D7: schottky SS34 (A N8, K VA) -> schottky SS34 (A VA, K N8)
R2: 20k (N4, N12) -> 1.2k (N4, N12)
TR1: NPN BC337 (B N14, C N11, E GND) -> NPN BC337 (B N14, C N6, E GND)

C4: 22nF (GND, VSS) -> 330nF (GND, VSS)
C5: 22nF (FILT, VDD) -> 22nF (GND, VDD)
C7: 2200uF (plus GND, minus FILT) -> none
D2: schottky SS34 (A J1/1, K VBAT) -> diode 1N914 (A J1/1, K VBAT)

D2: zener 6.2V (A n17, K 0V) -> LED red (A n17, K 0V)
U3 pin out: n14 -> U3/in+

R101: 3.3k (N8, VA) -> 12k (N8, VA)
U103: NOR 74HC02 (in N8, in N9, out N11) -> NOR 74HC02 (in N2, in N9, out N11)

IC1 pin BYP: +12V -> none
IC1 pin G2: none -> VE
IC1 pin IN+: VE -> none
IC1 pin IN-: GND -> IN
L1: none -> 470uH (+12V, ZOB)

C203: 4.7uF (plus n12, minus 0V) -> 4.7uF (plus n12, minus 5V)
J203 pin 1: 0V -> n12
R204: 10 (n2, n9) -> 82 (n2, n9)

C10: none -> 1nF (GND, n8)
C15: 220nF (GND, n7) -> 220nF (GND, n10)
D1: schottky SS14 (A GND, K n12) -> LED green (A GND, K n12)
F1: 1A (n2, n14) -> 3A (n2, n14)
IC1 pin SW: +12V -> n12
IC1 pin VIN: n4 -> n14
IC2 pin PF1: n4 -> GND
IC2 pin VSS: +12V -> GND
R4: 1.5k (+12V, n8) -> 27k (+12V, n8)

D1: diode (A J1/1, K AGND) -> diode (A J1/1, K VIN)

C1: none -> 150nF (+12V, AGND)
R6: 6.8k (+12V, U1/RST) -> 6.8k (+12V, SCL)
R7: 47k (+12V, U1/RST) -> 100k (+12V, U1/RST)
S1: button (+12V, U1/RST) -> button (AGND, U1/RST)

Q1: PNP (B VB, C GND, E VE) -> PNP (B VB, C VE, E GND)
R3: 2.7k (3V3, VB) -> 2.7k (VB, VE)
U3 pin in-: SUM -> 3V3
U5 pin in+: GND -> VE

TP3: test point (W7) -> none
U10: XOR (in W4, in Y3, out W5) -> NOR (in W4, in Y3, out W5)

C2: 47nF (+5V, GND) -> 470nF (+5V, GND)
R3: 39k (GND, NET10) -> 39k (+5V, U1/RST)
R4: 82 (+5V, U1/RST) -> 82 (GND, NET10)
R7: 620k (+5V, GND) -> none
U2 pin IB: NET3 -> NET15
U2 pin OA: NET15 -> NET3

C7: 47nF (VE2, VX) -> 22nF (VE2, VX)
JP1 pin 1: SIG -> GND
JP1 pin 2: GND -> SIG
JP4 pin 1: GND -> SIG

▬▬▬▬▬▬

Please list every line of the records that contains "none".

C7: 2200uF (plus GND, minus FILT) -> none
IC1 pin BYP: +12V -> none
IC1 pin G2: none -> VE
IC1 pin IN+: VE -> none
L1: none -> 470uH (+12V, ZOB)
C10: none -> 1nF (GND, n8)
C1: none -> 150nF (+12V, AGND)
TP3: test point (W7) -> none
R7: 620k (+5V, GND) -> none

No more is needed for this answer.